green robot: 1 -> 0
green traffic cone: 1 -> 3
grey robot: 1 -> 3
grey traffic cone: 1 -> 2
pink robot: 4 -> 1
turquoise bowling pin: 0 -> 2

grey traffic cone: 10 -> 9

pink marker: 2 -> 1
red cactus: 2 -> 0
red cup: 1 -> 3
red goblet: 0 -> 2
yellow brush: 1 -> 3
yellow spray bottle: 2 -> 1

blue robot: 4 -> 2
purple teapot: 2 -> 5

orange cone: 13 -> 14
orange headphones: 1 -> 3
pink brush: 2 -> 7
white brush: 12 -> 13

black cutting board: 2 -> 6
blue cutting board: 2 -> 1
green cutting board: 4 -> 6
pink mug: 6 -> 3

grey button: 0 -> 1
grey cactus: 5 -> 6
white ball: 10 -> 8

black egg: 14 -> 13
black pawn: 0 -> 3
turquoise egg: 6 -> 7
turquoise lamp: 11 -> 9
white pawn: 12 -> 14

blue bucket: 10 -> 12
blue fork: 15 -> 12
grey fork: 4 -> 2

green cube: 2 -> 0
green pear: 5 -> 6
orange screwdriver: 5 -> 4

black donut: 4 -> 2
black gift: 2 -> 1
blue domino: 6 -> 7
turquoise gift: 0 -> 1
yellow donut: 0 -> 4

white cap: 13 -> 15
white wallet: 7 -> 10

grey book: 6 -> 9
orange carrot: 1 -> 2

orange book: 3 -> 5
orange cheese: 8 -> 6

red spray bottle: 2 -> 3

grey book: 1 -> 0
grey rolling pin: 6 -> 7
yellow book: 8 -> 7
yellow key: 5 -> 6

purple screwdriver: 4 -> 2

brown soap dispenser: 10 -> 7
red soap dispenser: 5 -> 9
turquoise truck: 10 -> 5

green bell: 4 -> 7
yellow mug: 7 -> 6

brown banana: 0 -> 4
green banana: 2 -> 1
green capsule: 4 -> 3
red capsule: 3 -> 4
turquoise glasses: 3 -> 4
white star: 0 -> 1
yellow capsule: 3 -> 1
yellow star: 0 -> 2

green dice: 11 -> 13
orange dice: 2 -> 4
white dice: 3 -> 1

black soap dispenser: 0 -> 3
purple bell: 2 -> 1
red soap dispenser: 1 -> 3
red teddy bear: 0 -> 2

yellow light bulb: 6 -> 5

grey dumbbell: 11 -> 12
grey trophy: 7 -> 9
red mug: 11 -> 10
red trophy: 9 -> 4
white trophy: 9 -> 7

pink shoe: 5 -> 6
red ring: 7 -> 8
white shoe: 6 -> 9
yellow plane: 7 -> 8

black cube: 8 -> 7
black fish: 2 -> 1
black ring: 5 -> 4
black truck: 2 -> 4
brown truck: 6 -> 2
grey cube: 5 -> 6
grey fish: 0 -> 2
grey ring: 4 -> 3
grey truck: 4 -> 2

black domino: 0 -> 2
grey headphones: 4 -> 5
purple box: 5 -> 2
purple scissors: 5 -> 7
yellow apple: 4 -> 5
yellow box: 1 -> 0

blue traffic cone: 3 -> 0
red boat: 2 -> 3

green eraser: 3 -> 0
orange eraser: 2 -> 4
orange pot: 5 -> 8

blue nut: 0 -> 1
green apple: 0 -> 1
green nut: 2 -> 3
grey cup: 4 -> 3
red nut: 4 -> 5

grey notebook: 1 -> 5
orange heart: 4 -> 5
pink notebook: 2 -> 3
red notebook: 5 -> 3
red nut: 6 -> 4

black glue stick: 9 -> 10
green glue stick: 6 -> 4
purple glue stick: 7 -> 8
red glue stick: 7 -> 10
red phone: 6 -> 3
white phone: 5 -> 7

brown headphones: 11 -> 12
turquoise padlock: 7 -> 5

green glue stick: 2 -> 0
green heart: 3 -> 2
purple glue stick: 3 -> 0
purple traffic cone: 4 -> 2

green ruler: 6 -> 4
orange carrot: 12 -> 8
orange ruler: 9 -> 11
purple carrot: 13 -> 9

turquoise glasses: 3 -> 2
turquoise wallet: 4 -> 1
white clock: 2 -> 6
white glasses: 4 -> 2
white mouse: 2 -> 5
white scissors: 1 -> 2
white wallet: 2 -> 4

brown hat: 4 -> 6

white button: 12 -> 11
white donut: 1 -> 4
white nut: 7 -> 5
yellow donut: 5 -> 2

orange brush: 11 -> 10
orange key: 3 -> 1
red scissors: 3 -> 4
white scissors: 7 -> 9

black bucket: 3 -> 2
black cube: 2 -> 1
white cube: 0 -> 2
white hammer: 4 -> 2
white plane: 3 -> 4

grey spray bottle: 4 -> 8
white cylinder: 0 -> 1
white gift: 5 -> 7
____
Exercise goal - Type out the listing again with nothing changed.

Response below -
green robot: 1 -> 0
green traffic cone: 1 -> 3
grey robot: 1 -> 3
grey traffic cone: 1 -> 2
pink robot: 4 -> 1
turquoise bowling pin: 0 -> 2

grey traffic cone: 10 -> 9

pink marker: 2 -> 1
red cactus: 2 -> 0
red cup: 1 -> 3
red goblet: 0 -> 2
yellow brush: 1 -> 3
yellow spray bottle: 2 -> 1

blue robot: 4 -> 2
purple teapot: 2 -> 5

orange cone: 13 -> 14
orange headphones: 1 -> 3
pink brush: 2 -> 7
white brush: 12 -> 13

black cutting board: 2 -> 6
blue cutting board: 2 -> 1
green cutting board: 4 -> 6
pink mug: 6 -> 3

grey button: 0 -> 1
grey cactus: 5 -> 6
white ball: 10 -> 8

black egg: 14 -> 13
black pawn: 0 -> 3
turquoise egg: 6 -> 7
turquoise lamp: 11 -> 9
white pawn: 12 -> 14

blue bucket: 10 -> 12
blue fork: 15 -> 12
grey fork: 4 -> 2

green cube: 2 -> 0
green pear: 5 -> 6
orange screwdriver: 5 -> 4

black donut: 4 -> 2
black gift: 2 -> 1
blue domino: 6 -> 7
turquoise gift: 0 -> 1
yellow donut: 0 -> 4

white cap: 13 -> 15
white wallet: 7 -> 10

grey book: 6 -> 9
orange carrot: 1 -> 2

orange book: 3 -> 5
orange cheese: 8 -> 6

red spray bottle: 2 -> 3

grey book: 1 -> 0
grey rolling pin: 6 -> 7
yellow book: 8 -> 7
yellow key: 5 -> 6

purple screwdriver: 4 -> 2

brown soap dispenser: 10 -> 7
red soap dispenser: 5 -> 9
turquoise truck: 10 -> 5

green bell: 4 -> 7
yellow mug: 7 -> 6

brown banana: 0 -> 4
green banana: 2 -> 1
green capsule: 4 -> 3
red capsule: 3 -> 4
turquoise glasses: 3 -> 4
white star: 0 -> 1
yellow capsule: 3 -> 1
yellow star: 0 -> 2

green dice: 11 -> 13
orange dice: 2 -> 4
white dice: 3 -> 1

black soap dispenser: 0 -> 3
purple bell: 2 -> 1
red soap dispenser: 1 -> 3
red teddy bear: 0 -> 2

yellow light bulb: 6 -> 5

grey dumbbell: 11 -> 12
grey trophy: 7 -> 9
red mug: 11 -> 10
red trophy: 9 -> 4
white trophy: 9 -> 7

pink shoe: 5 -> 6
red ring: 7 -> 8
white shoe: 6 -> 9
yellow plane: 7 -> 8

black cube: 8 -> 7
black fish: 2 -> 1
black ring: 5 -> 4
black truck: 2 -> 4
brown truck: 6 -> 2
grey cube: 5 -> 6
grey fish: 0 -> 2
grey ring: 4 -> 3
grey truck: 4 -> 2

black domino: 0 -> 2
grey headphones: 4 -> 5
purple box: 5 -> 2
purple scissors: 5 -> 7
yellow apple: 4 -> 5
yellow box: 1 -> 0

blue traffic cone: 3 -> 0
red boat: 2 -> 3

green eraser: 3 -> 0
orange eraser: 2 -> 4
orange pot: 5 -> 8

blue nut: 0 -> 1
green apple: 0 -> 1
green nut: 2 -> 3
grey cup: 4 -> 3
red nut: 4 -> 5

grey notebook: 1 -> 5
orange heart: 4 -> 5
pink notebook: 2 -> 3
red notebook: 5 -> 3
red nut: 6 -> 4

black glue stick: 9 -> 10
green glue stick: 6 -> 4
purple glue stick: 7 -> 8
red glue stick: 7 -> 10
red phone: 6 -> 3
white phone: 5 -> 7

brown headphones: 11 -> 12
turquoise padlock: 7 -> 5

green glue stick: 2 -> 0
green heart: 3 -> 2
purple glue stick: 3 -> 0
purple traffic cone: 4 -> 2

green ruler: 6 -> 4
orange carrot: 12 -> 8
orange ruler: 9 -> 11
purple carrot: 13 -> 9

turquoise glasses: 3 -> 2
turquoise wallet: 4 -> 1
white clock: 2 -> 6
white glasses: 4 -> 2
white mouse: 2 -> 5
white scissors: 1 -> 2
white wallet: 2 -> 4

brown hat: 4 -> 6

white button: 12 -> 11
white donut: 1 -> 4
white nut: 7 -> 5
yellow donut: 5 -> 2

orange brush: 11 -> 10
orange key: 3 -> 1
red scissors: 3 -> 4
white scissors: 7 -> 9

black bucket: 3 -> 2
black cube: 2 -> 1
white cube: 0 -> 2
white hammer: 4 -> 2
white plane: 3 -> 4

grey spray bottle: 4 -> 8
white cylinder: 0 -> 1
white gift: 5 -> 7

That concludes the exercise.